(Input records begins)

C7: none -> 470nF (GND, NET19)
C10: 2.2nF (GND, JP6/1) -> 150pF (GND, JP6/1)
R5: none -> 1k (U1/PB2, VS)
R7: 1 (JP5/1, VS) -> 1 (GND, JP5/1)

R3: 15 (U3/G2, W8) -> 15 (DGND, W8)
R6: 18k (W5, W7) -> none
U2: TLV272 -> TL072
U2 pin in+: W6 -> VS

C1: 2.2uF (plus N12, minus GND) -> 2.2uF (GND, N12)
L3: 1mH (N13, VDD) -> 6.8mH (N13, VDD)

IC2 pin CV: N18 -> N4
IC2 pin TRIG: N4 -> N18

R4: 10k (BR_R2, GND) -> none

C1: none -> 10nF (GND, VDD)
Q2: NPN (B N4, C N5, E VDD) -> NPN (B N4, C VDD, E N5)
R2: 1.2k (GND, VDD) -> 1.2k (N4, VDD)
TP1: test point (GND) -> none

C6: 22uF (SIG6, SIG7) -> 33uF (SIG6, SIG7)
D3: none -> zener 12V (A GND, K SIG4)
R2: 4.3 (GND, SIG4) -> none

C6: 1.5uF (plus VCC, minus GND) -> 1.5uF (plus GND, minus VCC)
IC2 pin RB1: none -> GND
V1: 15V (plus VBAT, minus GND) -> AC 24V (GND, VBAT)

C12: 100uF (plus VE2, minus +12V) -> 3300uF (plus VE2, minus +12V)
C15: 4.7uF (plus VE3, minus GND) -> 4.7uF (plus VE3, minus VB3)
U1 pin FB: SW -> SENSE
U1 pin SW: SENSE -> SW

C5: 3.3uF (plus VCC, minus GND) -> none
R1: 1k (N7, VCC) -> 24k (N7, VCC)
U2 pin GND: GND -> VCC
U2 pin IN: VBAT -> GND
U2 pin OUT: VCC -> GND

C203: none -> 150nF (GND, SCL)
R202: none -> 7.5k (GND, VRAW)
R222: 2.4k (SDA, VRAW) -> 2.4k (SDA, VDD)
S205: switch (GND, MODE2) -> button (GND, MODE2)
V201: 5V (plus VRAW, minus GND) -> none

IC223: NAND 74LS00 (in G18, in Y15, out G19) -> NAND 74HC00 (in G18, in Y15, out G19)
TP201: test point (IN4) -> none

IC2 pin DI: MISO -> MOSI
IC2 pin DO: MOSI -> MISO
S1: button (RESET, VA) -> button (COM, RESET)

(Input records ends)

In the listing above, find the line containing "U2 pin in+: W6 -> VS" and the line containing "R2: 4.3 (GND, SIG4) -> none". Output them and every line between, exactly, and nothing else.

**Answer to the exercise:**
U2 pin in+: W6 -> VS

C1: 2.2uF (plus N12, minus GND) -> 2.2uF (GND, N12)
L3: 1mH (N13, VDD) -> 6.8mH (N13, VDD)

IC2 pin CV: N18 -> N4
IC2 pin TRIG: N4 -> N18

R4: 10k (BR_R2, GND) -> none

C1: none -> 10nF (GND, VDD)
Q2: NPN (B N4, C N5, E VDD) -> NPN (B N4, C VDD, E N5)
R2: 1.2k (GND, VDD) -> 1.2k (N4, VDD)
TP1: test point (GND) -> none

C6: 22uF (SIG6, SIG7) -> 33uF (SIG6, SIG7)
D3: none -> zener 12V (A GND, K SIG4)
R2: 4.3 (GND, SIG4) -> none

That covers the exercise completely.